WHAT YOU HAVE TO DO = Print the lines exactly. Start at the first line of the material below, end with the line that contains "(519, 387) = (758, 297): black", and skip all pictures.

TASK MATERIAL =
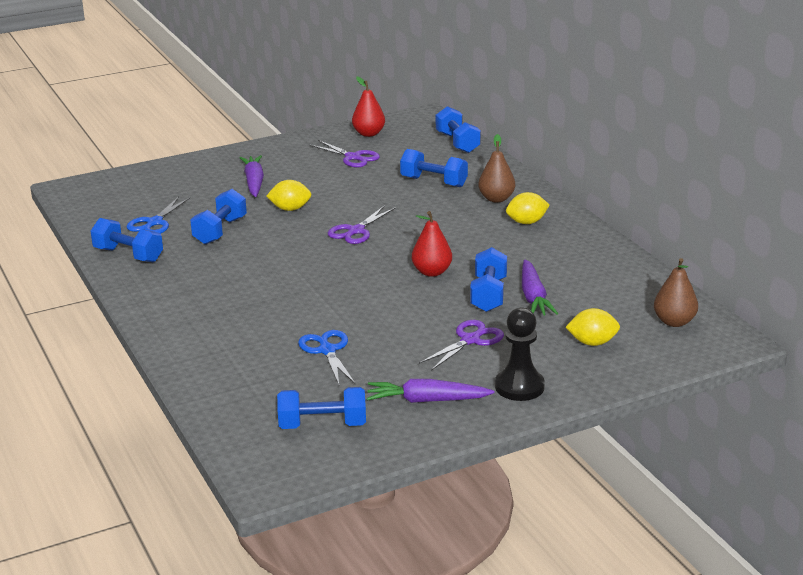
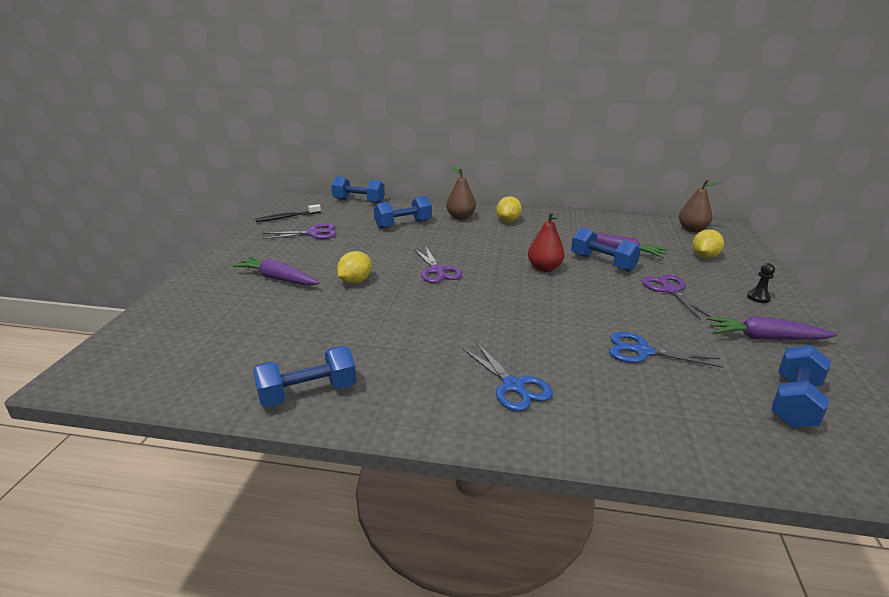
camera: 55 degrees left, 0 degrees up
(154, 222) = (262, 351): blue scissors -> blue scissors (513, 386)
(220, 231) = (341, 324): blue dumbbell -> none
(369, 133) = (287, 217): red pear -> black toothbrush
(427, 400) = (765, 338): purple carrot -> purple carrot turned 60 degrees clockwise
(519, 387) = (758, 297): black pawn -> black pawn, size x0.50

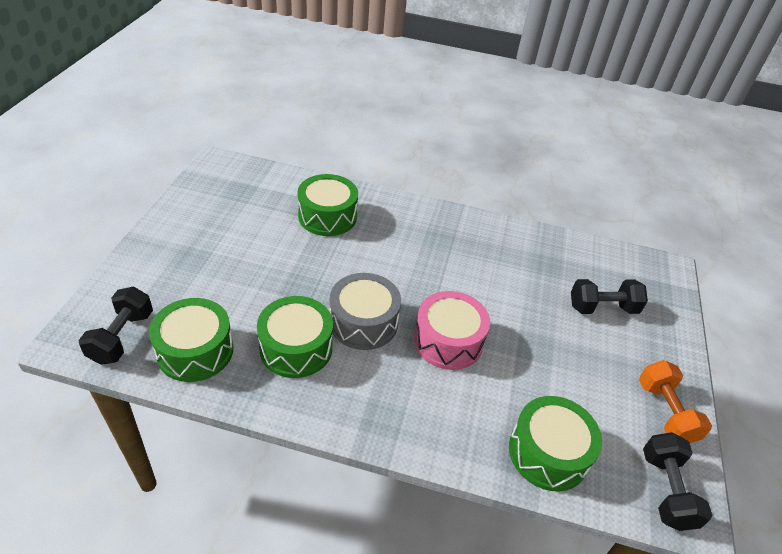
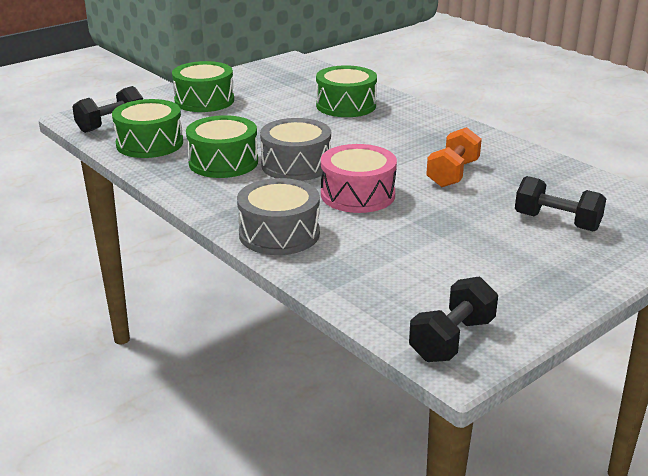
camera: 40 degrees right, 15 degrees down
(438, 429) = (279, 234): none -> grey drum
(548, 453) = (361, 278): green drum -> green drum (204, 101)
(665, 412) = (527, 300): orange dumbbell -> orange dumbbell (452, 174)

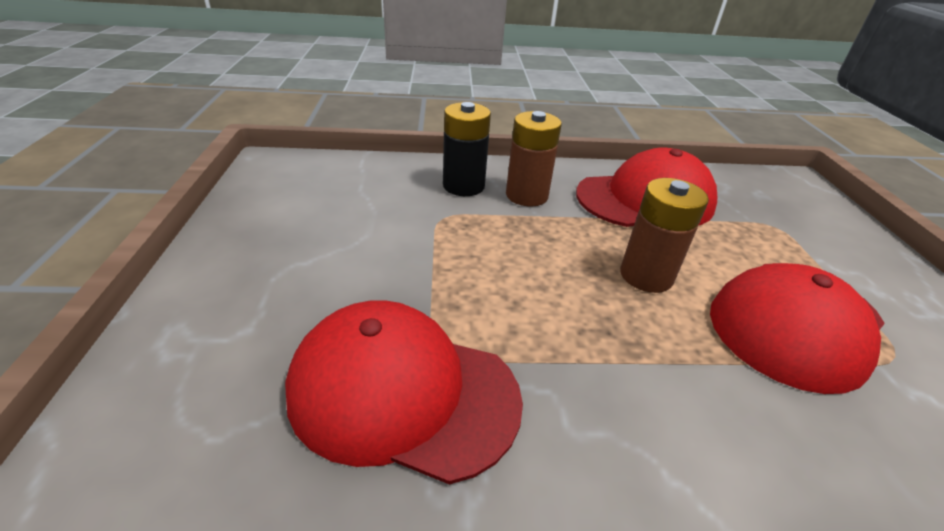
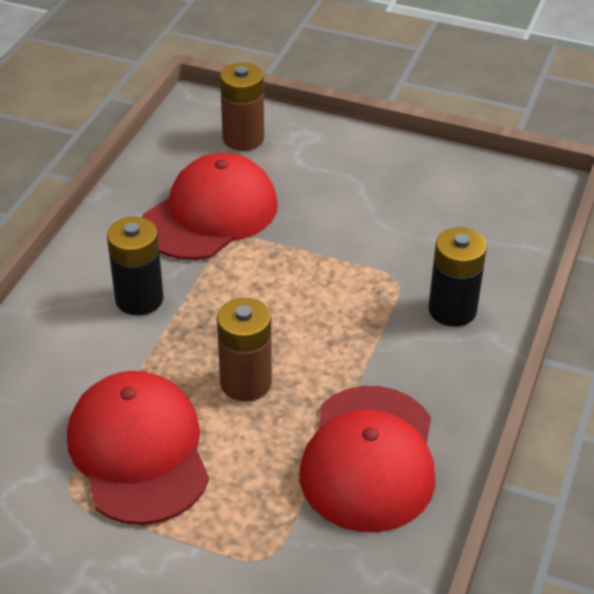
camera: 115 degrees right, 5 degrees up
(526, 195) = (415, 354): brown battery -> brown battery (243, 138)
(619, 409) = (139, 299): none -> black battery

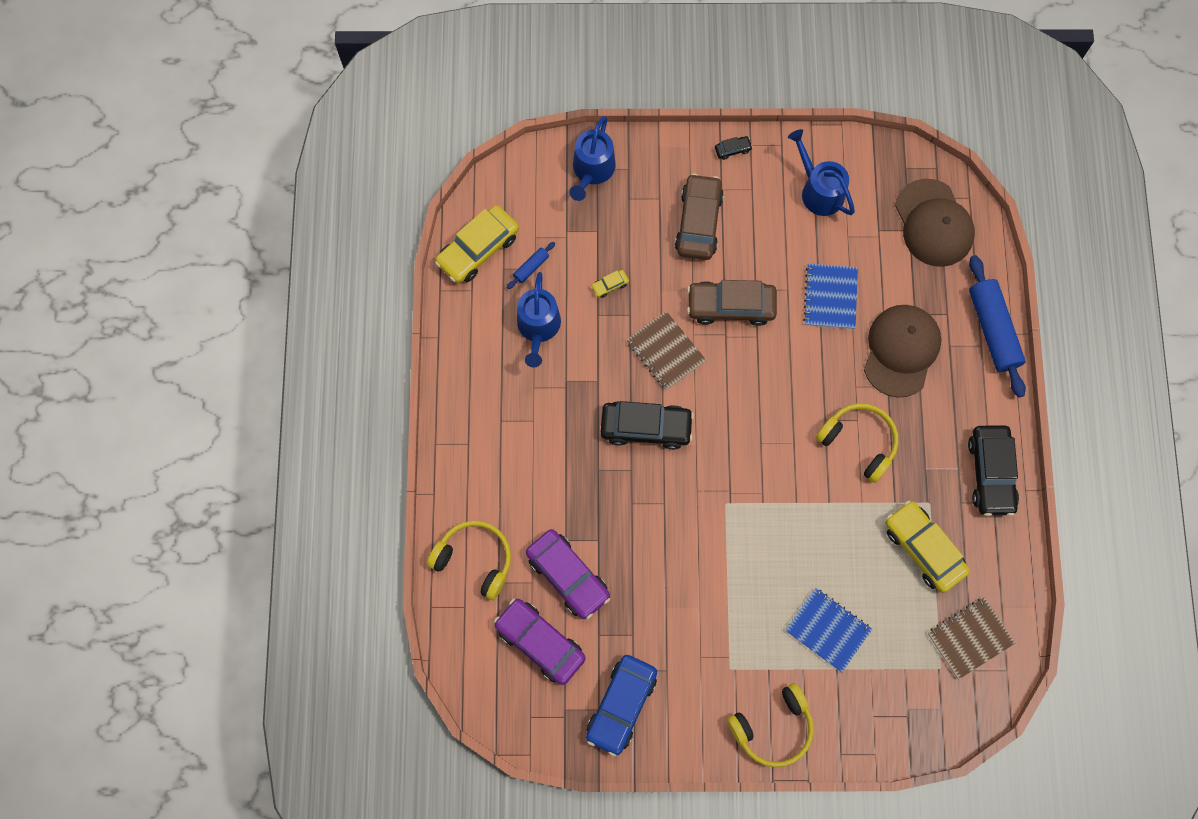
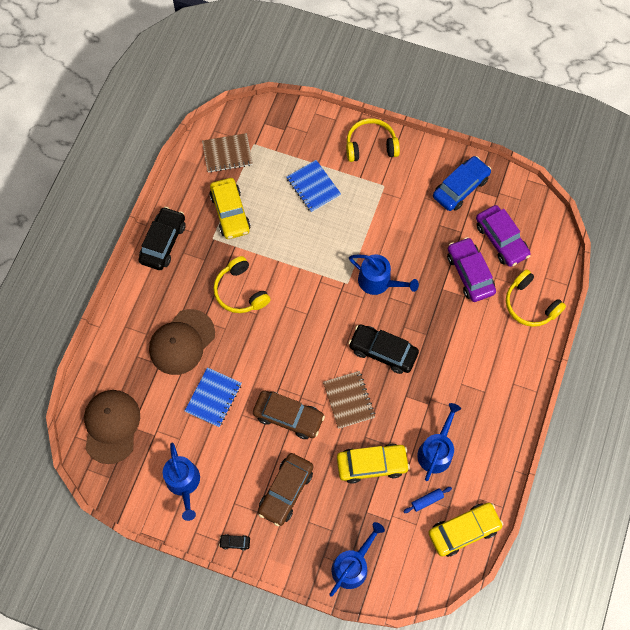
camera: 160 degrees left, 5 degrees down
(610, 285) = (372, 464): yellow car -> yellow car, size x2.38
(685, 520) = (378, 282): none -> blue watering can
(992, 330) = (111, 334): blue rolling pin -> none

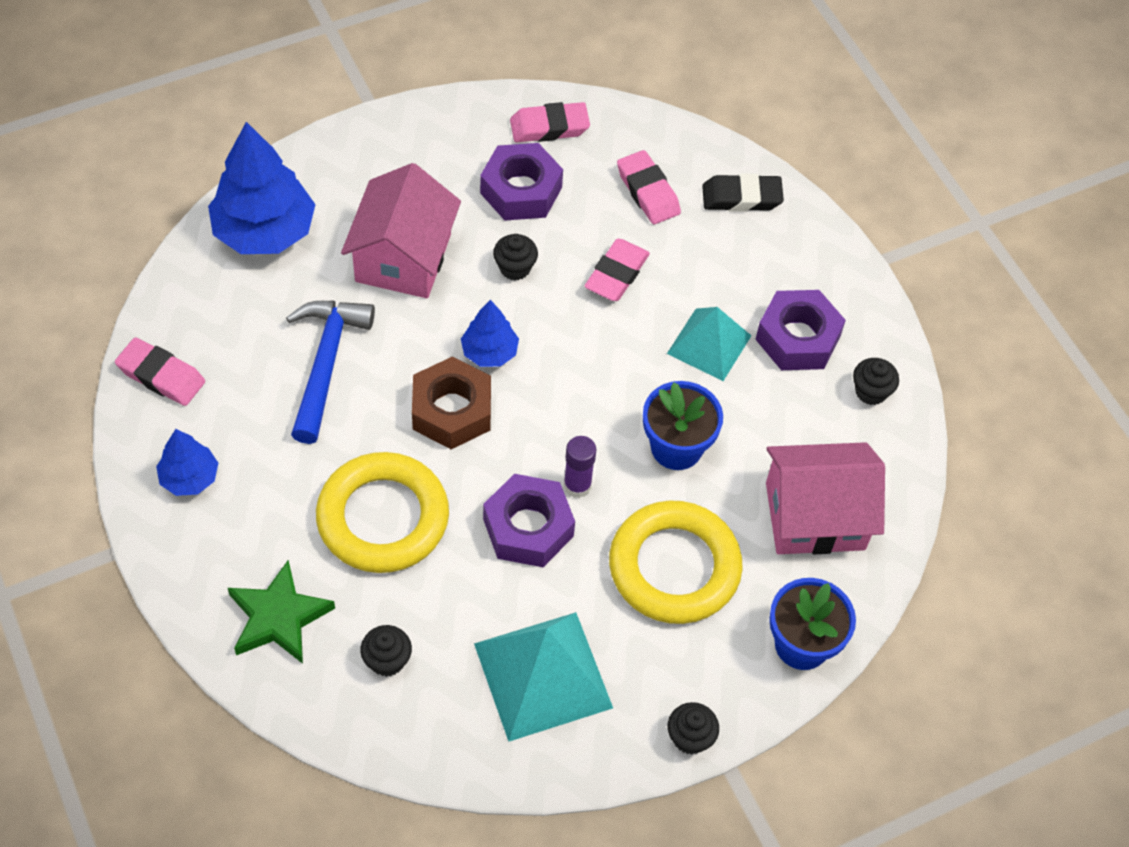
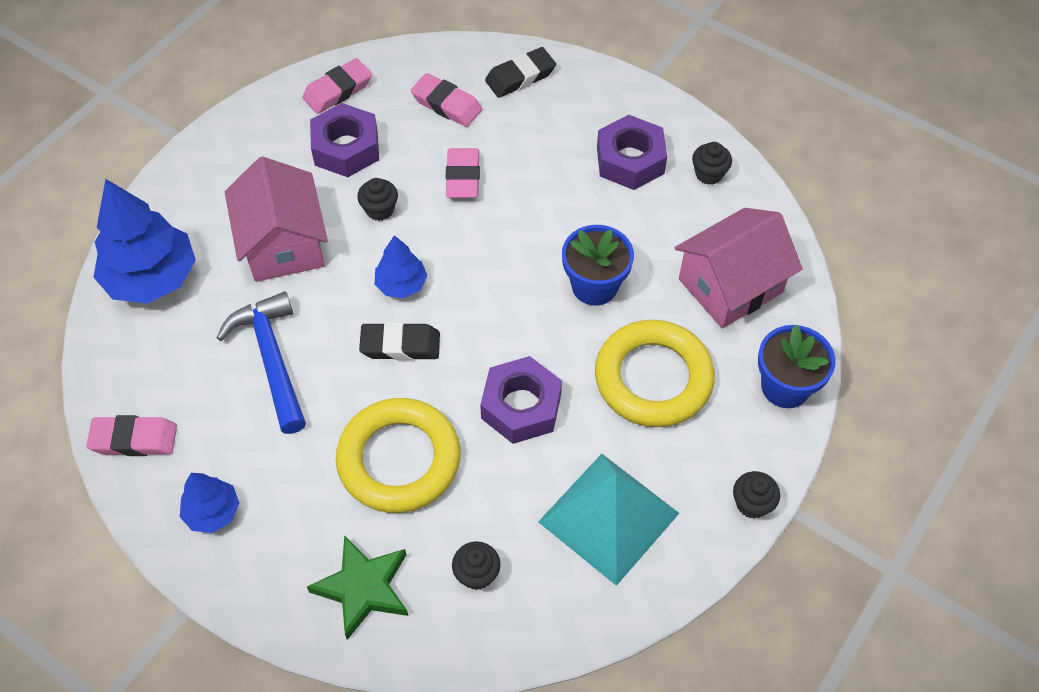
camera: 25 degrees left, 0 degrees up
(452, 410) = (400, 345): brown nut -> black eraser
(577, 485) = (538, 354): purple glue stick -> none
(709, 344) = (568, 196): turquoise pyramid -> none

RESPONSE TO THE EXERCISE =
camera: 55 degrees left, 0 degrees up
(154, 222) = (262, 351): blue scissors -> blue scissors (513, 386)
(220, 231) = (341, 324): blue dumbbell -> none
(369, 133) = (287, 217): red pear -> black toothbrush
(427, 400) = (765, 338): purple carrot -> purple carrot turned 60 degrees clockwise
(519, 387) = (758, 297): black pawn -> black pawn, size x0.50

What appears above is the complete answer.